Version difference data
***

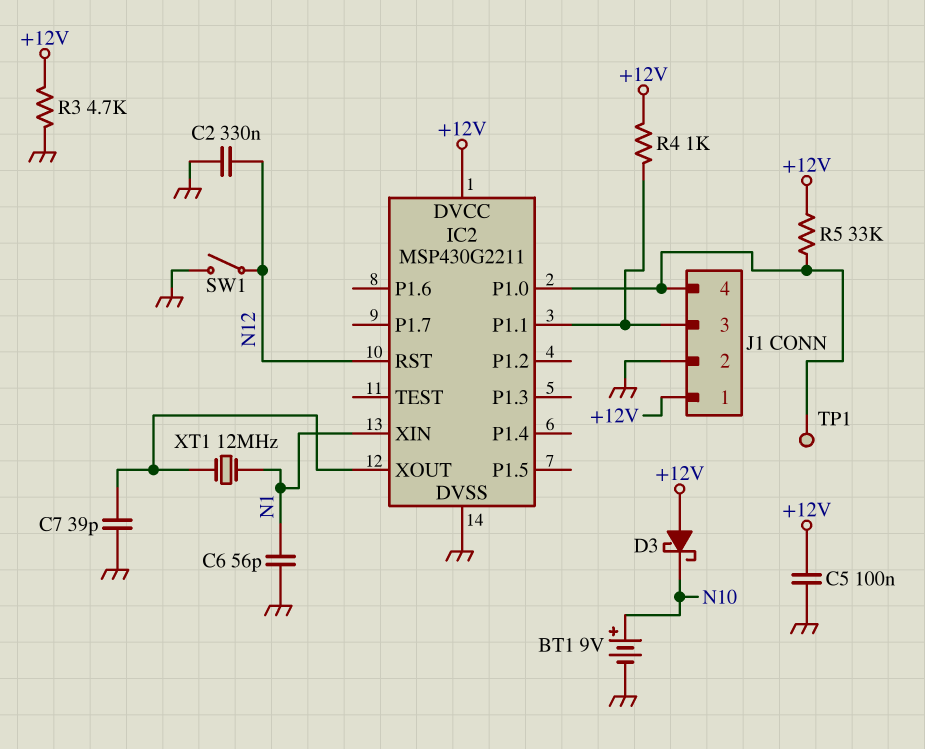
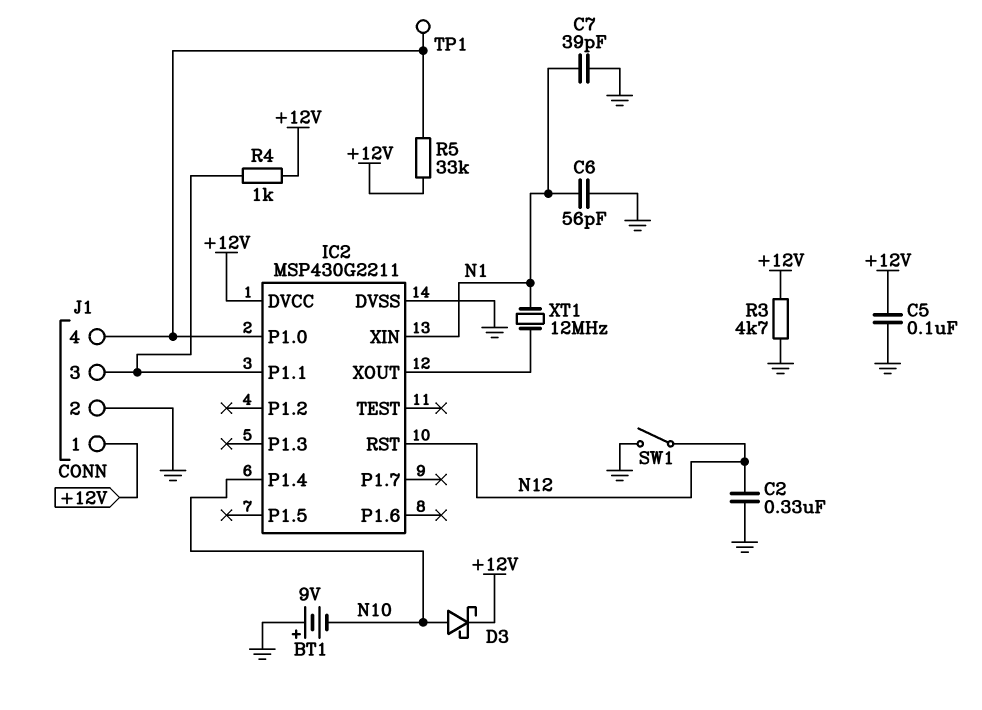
BT1: 9V (plus N10, minus GND) -> 9V (plus GND, minus N10)
C7: 39pF (GND, IC2/XOUT) -> 39pF (GND, N1)
D3: schottky (A +12V, K N10) -> schottky (A N10, K +12V)
IC2 pin P1.4: none -> N10

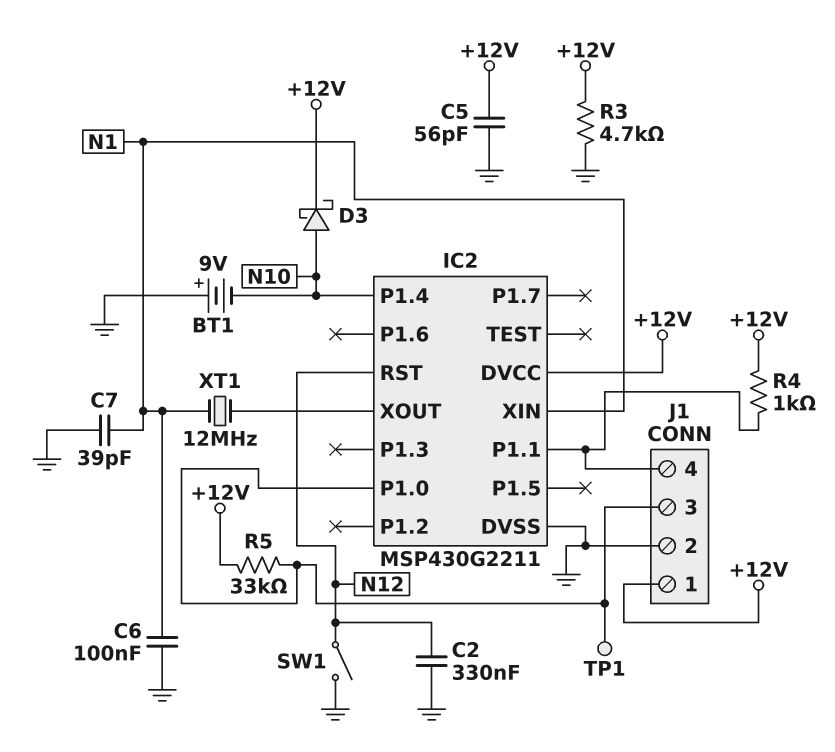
C5: 100nF (+12V, GND) -> 56pF (+12V, GND)
C6: 56pF (GND, N1) -> 100nF (GND, N1)
J1 pin 3: IC2/P1.1 -> IC2/P1.0
J1 pin 4: IC2/P1.0 -> IC2/P1.1

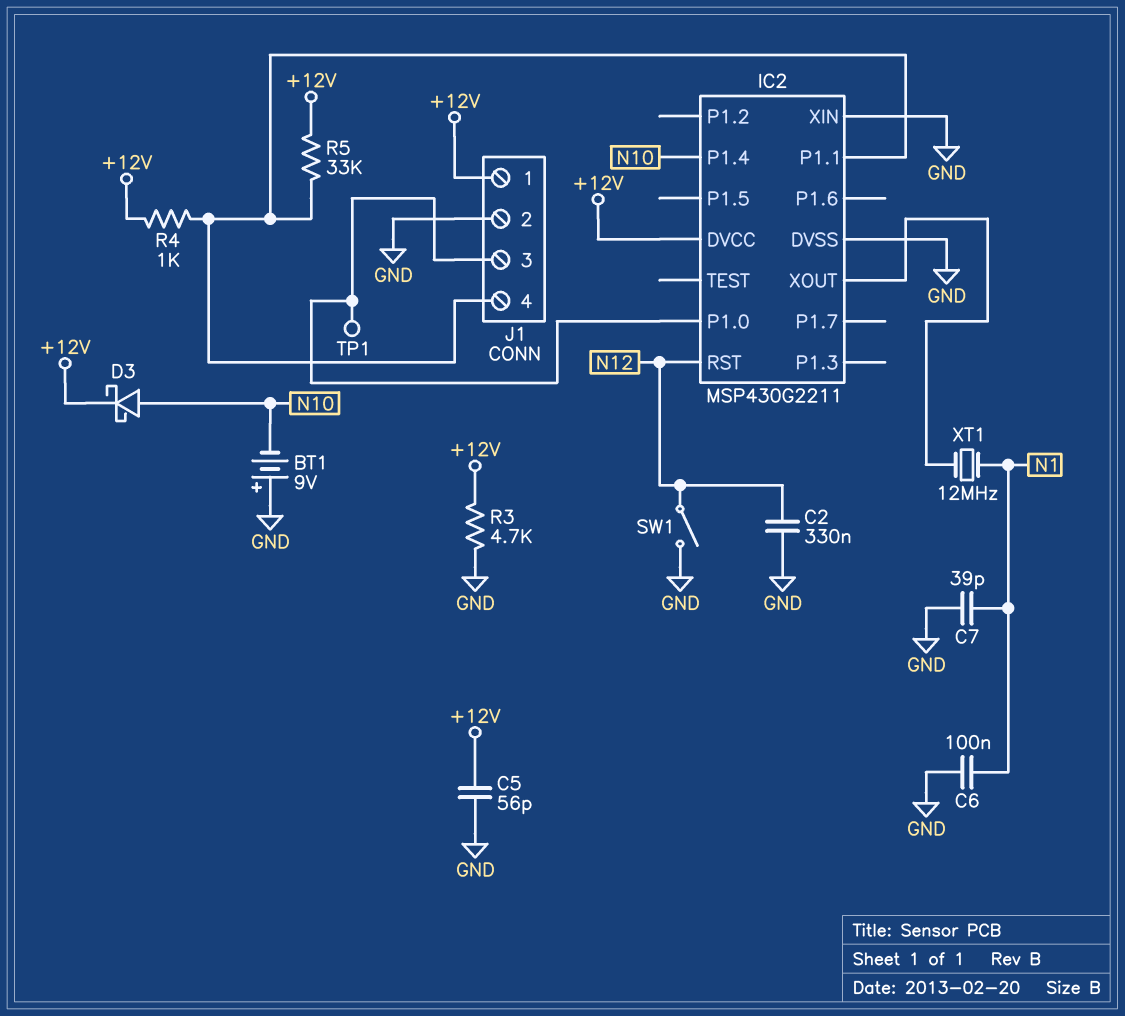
IC2 pin XIN: N1 -> GND
R5: 33k (+12V, IC2/P1.0) -> 33k (+12V, IC2/P1.1)

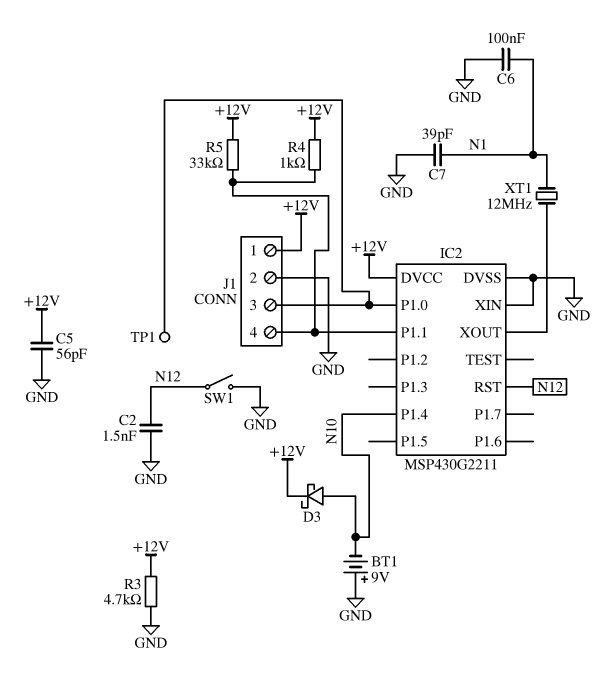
C2: 330nF (GND, N12) -> 1.5nF (GND, N12)

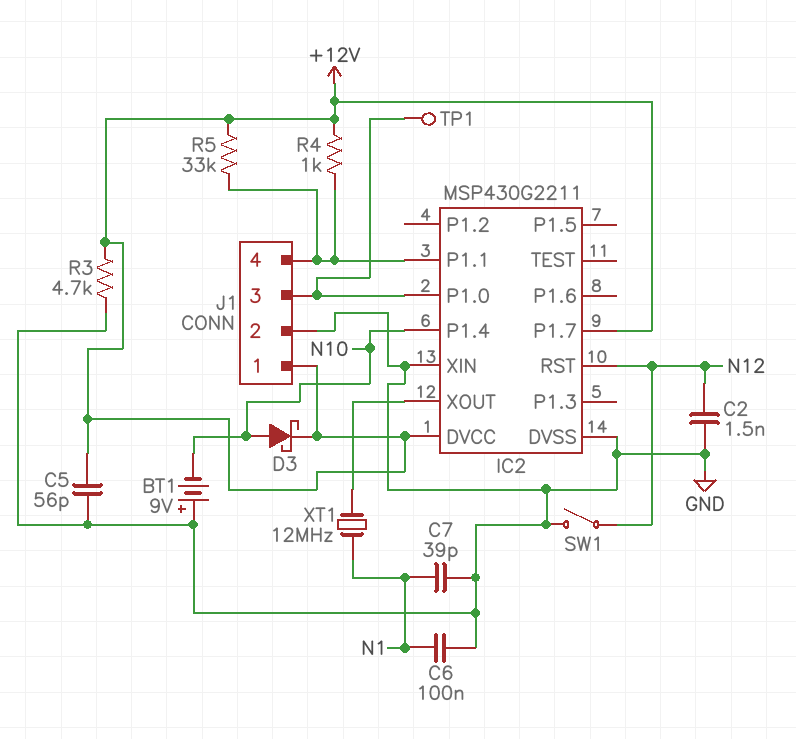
IC2 pin P1.7: none -> +12V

***

Work to complete
All entries are to be duplicated exactly, with the pictures left out.

Task output
BT1: 9V (plus N10, minus GND) -> 9V (plus GND, minus N10)
C7: 39pF (GND, IC2/XOUT) -> 39pF (GND, N1)
D3: schottky (A +12V, K N10) -> schottky (A N10, K +12V)
IC2 pin P1.4: none -> N10

C5: 100nF (+12V, GND) -> 56pF (+12V, GND)
C6: 56pF (GND, N1) -> 100nF (GND, N1)
J1 pin 3: IC2/P1.1 -> IC2/P1.0
J1 pin 4: IC2/P1.0 -> IC2/P1.1

IC2 pin XIN: N1 -> GND
R5: 33k (+12V, IC2/P1.0) -> 33k (+12V, IC2/P1.1)

C2: 330nF (GND, N12) -> 1.5nF (GND, N12)

IC2 pin P1.7: none -> +12V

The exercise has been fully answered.